:: Work to be completed ::
Repeat exactly the line that contains "LINE2 pin DO: GP0 -> GP15" and every line after it, down to the last line of the entries below. Do not include pictures.

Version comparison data
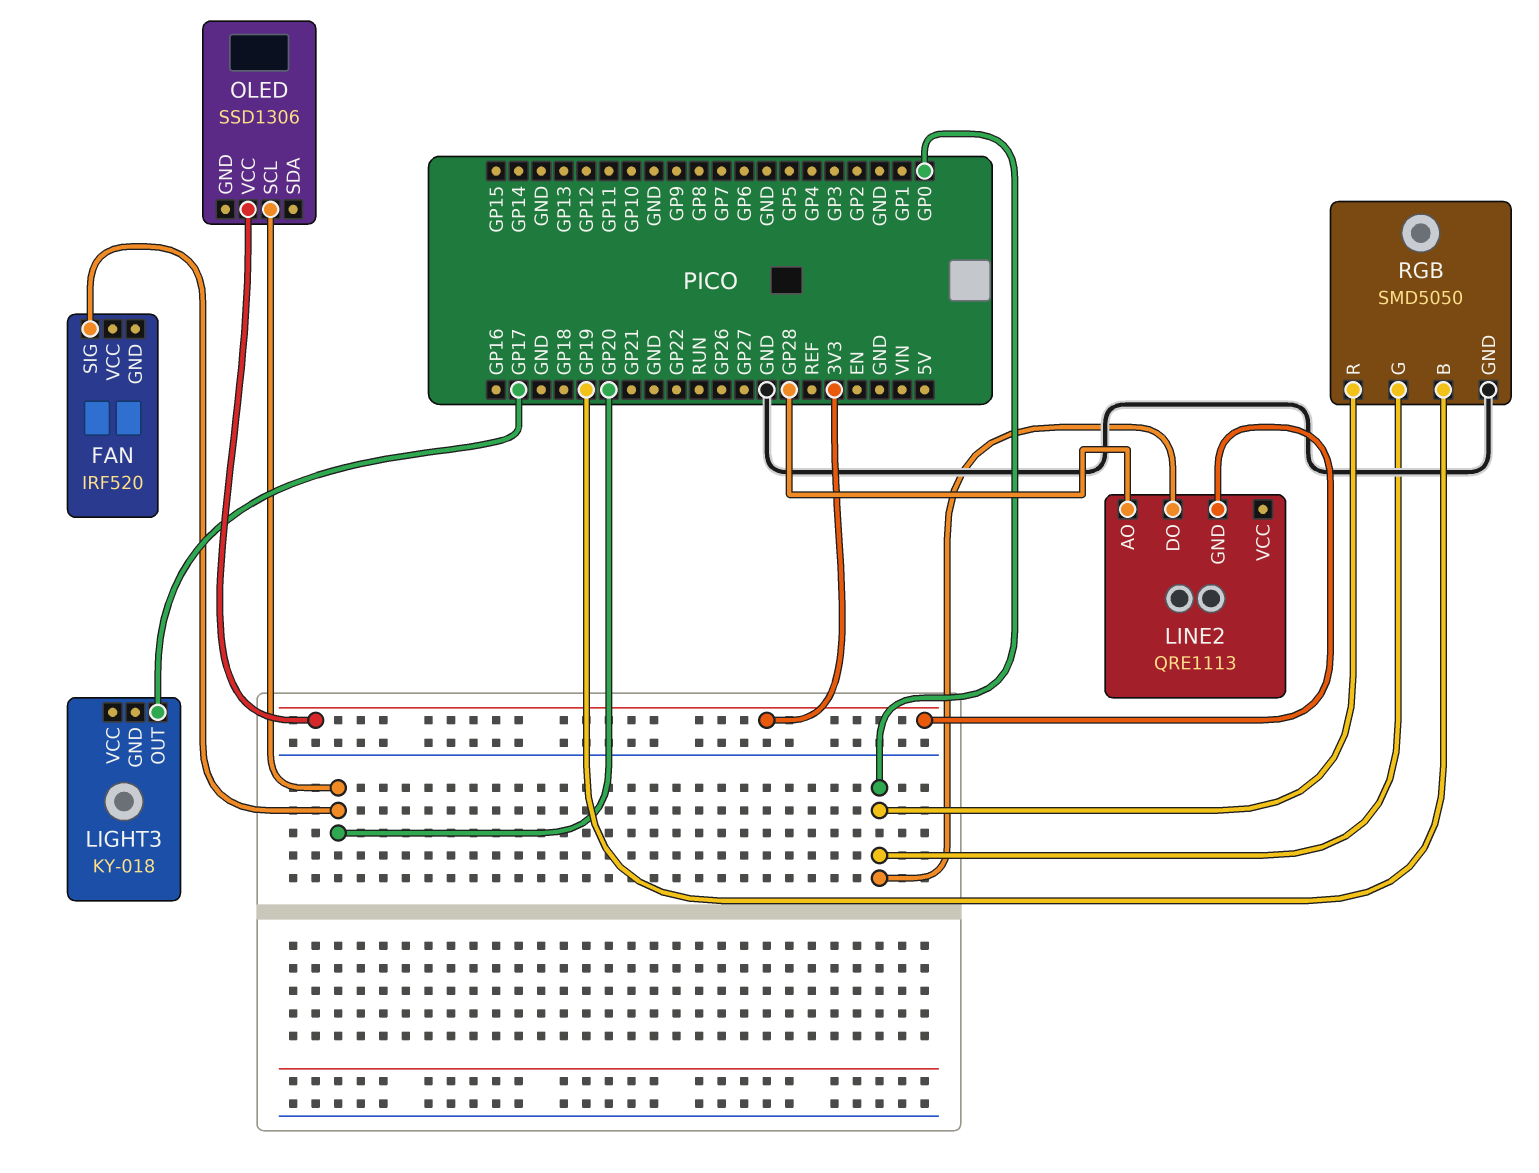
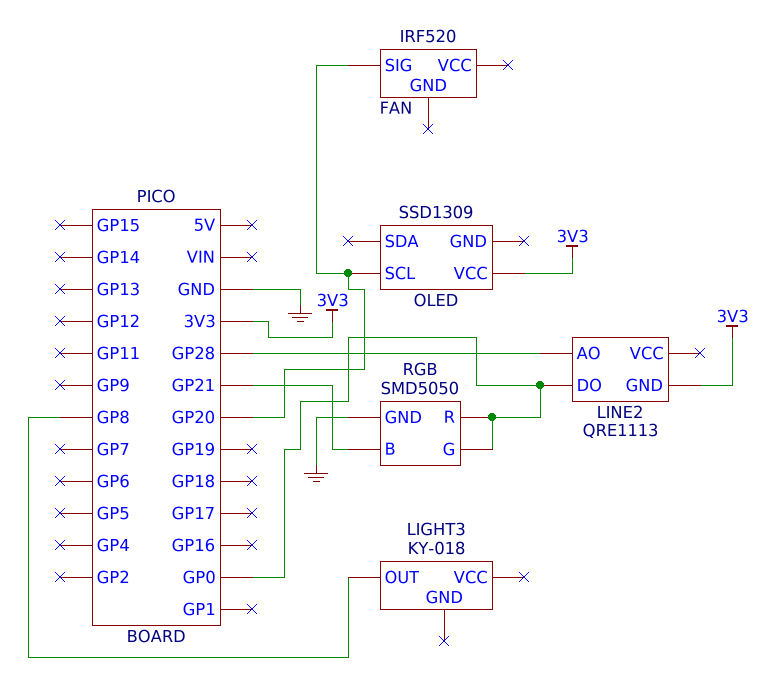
LIGHT3 pin OUT: GP17 -> GP8
OLED: SSD1306 -> SSD1309
RGB pin B: GP19 -> GP21

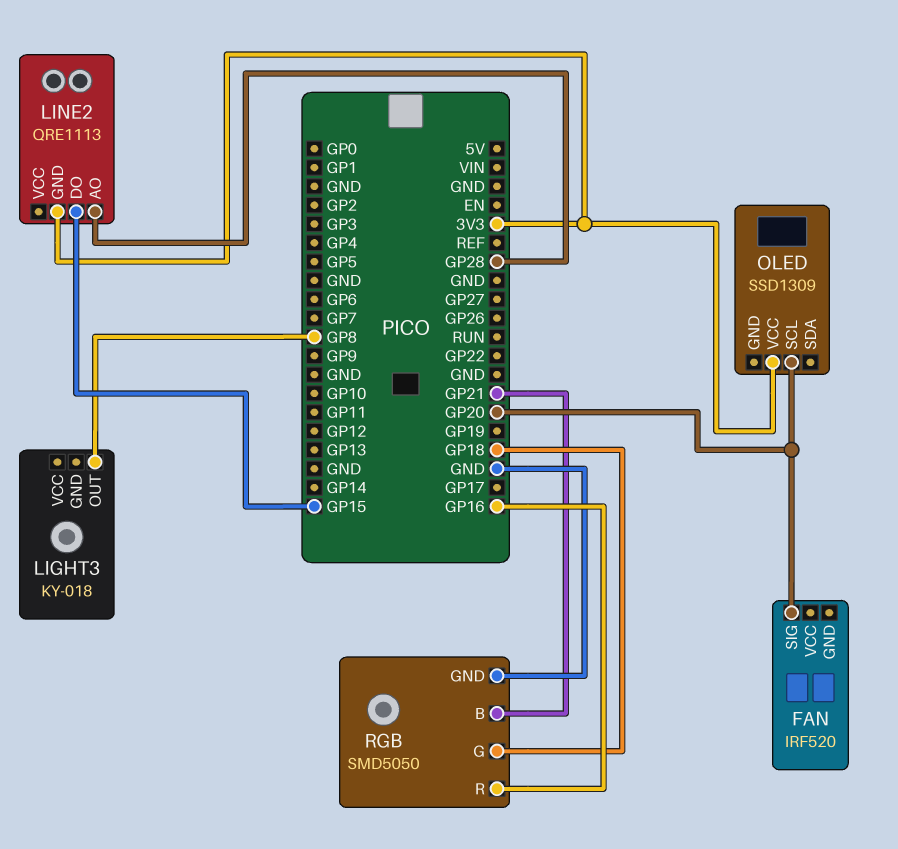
LINE2 pin DO: GP0 -> GP15
RGB pin G: GP0 -> GP18
RGB pin R: GP0 -> GP16

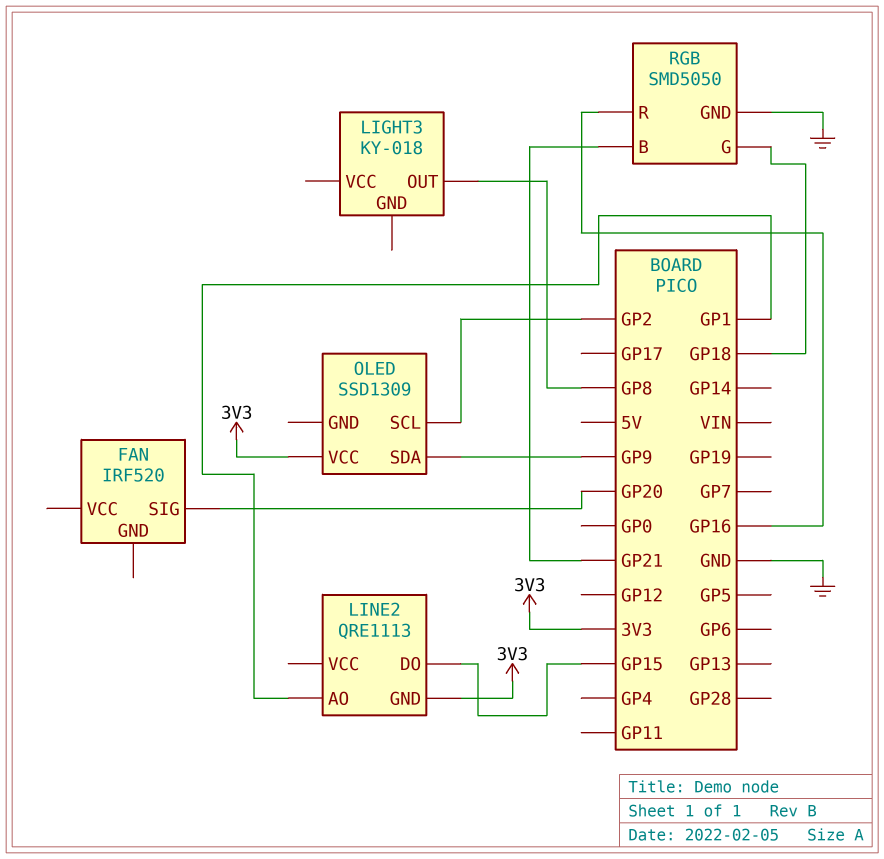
LINE2 pin AO: GP28 -> GP1
OLED pin SCL: GP20 -> GP2
OLED pin SDA: none -> GP9

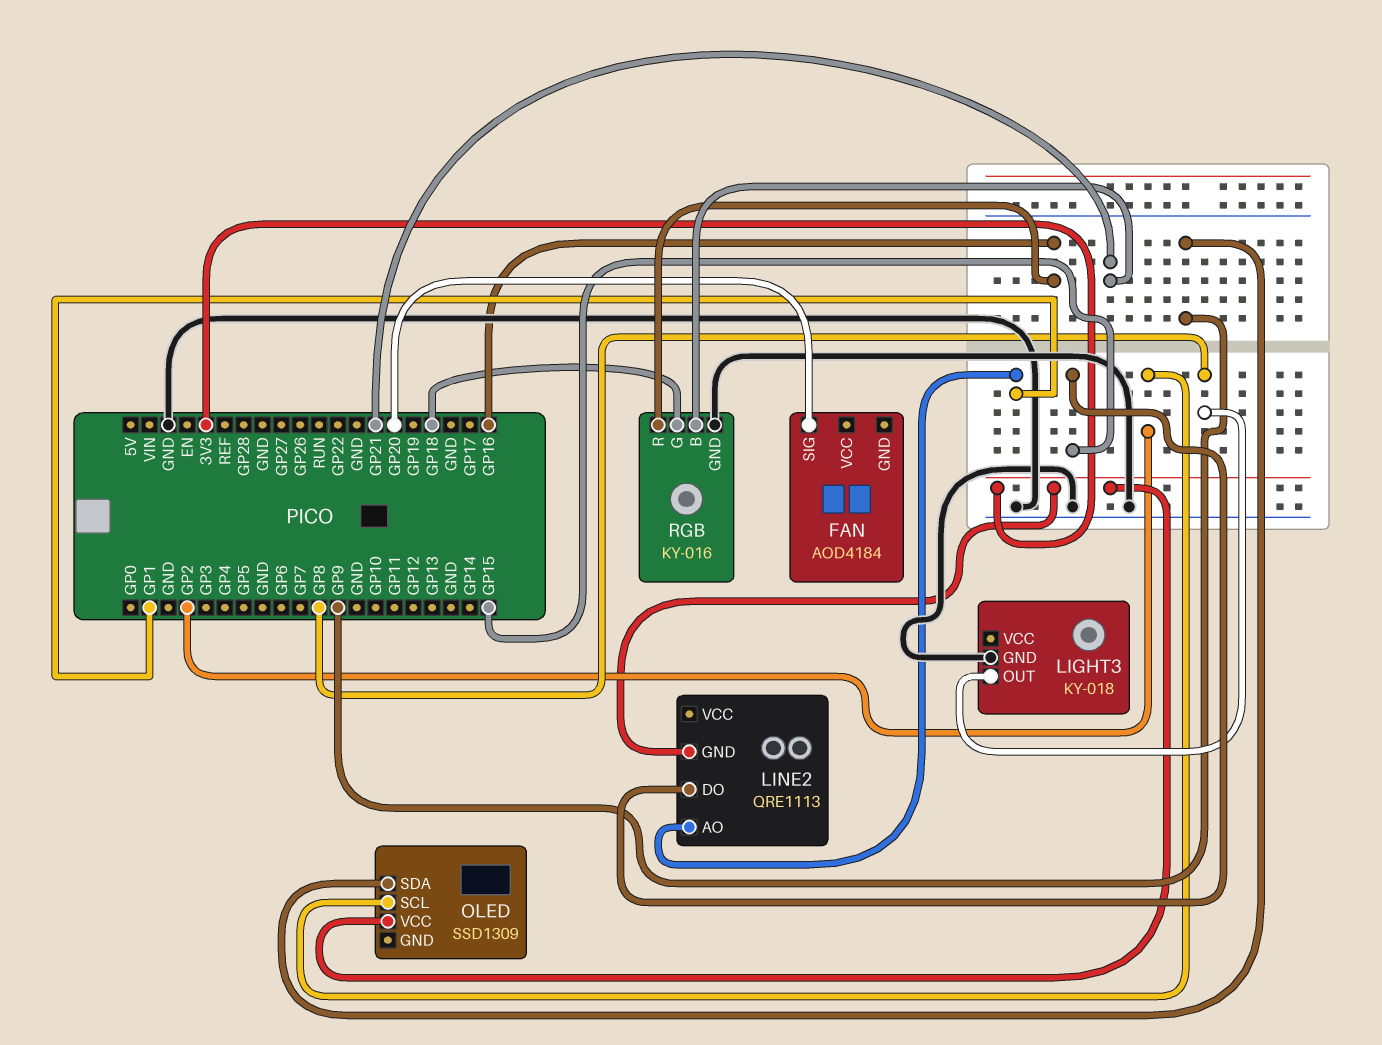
FAN: IRF520 -> AOD4184
LIGHT3 pin GND: none -> GND
RGB: SMD5050 -> KY-016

:: Written response ::
LINE2 pin DO: GP0 -> GP15
RGB pin G: GP0 -> GP18
RGB pin R: GP0 -> GP16

LINE2 pin AO: GP28 -> GP1
OLED pin SCL: GP20 -> GP2
OLED pin SDA: none -> GP9

FAN: IRF520 -> AOD4184
LIGHT3 pin GND: none -> GND
RGB: SMD5050 -> KY-016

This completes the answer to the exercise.